TASK ITEM: Look at each line of the records and count those with "none" in them. Please answer with the count alone.

Excerpts from a dataset:
'''

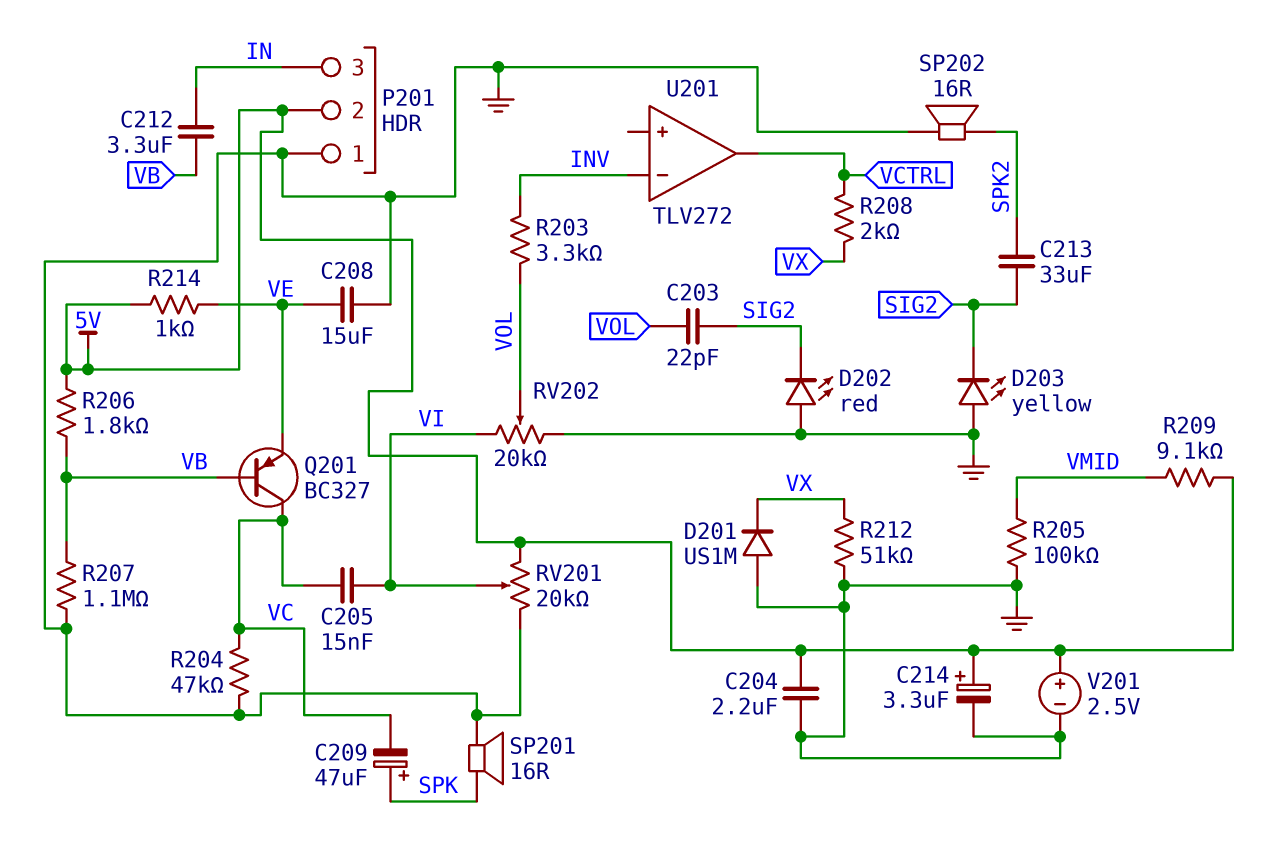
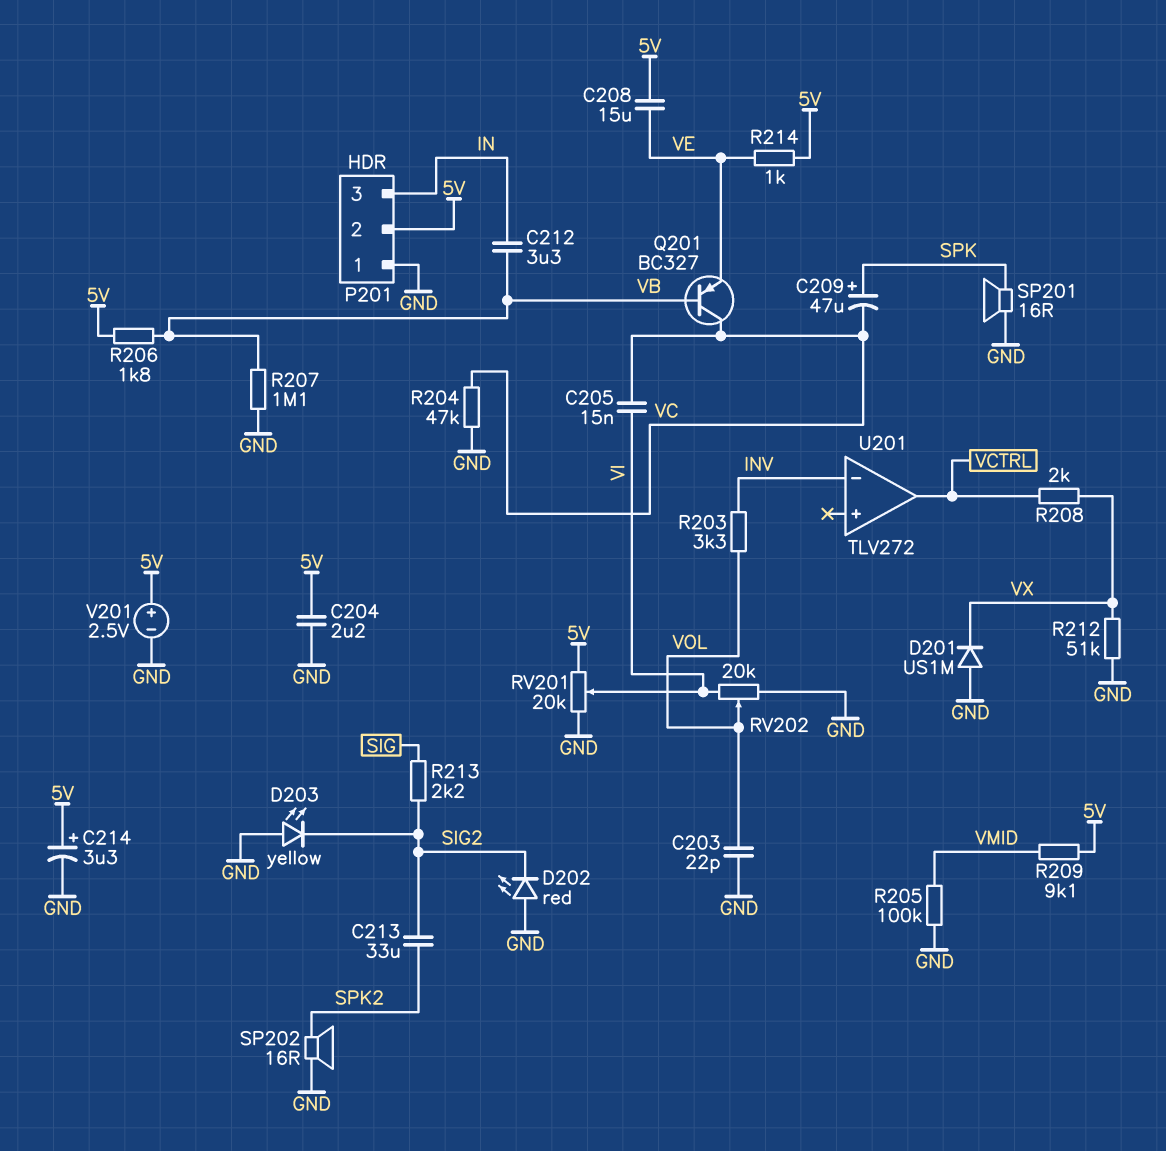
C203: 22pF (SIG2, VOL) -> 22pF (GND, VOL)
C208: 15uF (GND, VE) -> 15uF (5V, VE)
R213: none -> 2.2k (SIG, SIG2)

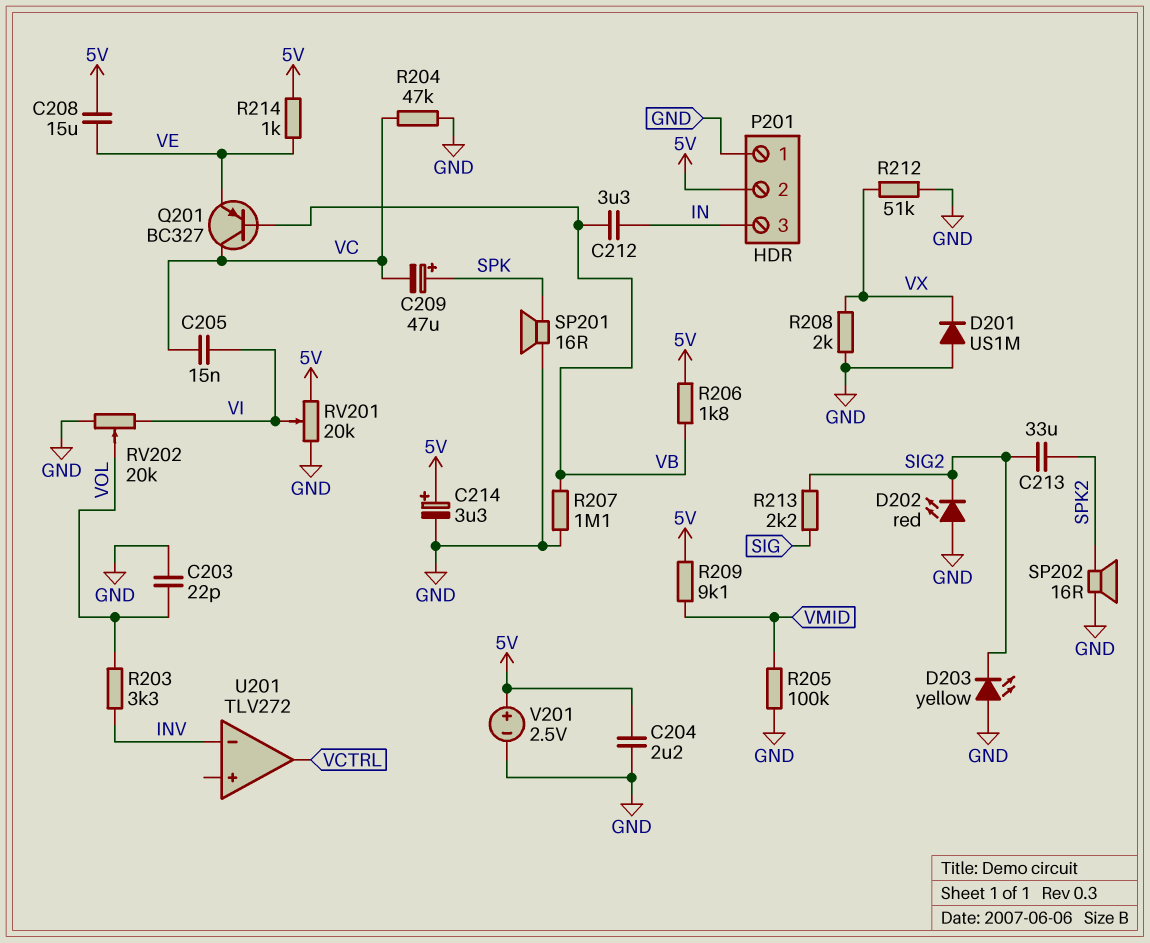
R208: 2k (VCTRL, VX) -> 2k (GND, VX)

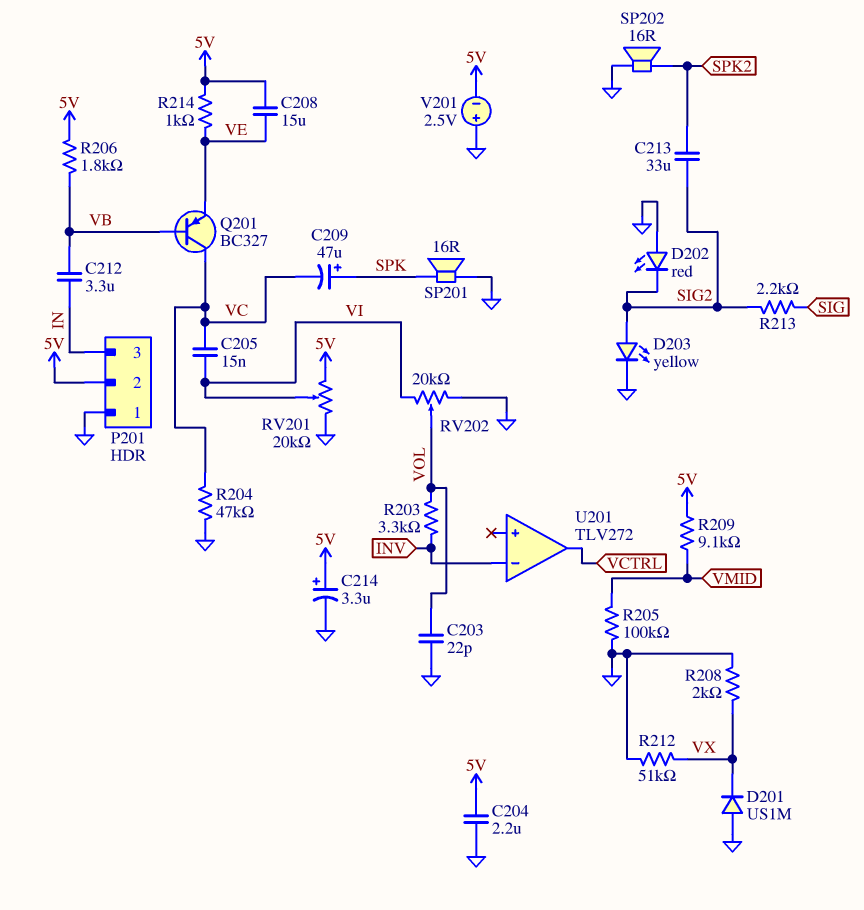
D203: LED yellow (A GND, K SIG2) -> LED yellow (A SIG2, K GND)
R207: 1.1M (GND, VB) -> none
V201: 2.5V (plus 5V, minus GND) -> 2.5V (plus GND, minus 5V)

'''

TASK SOLUTION: 2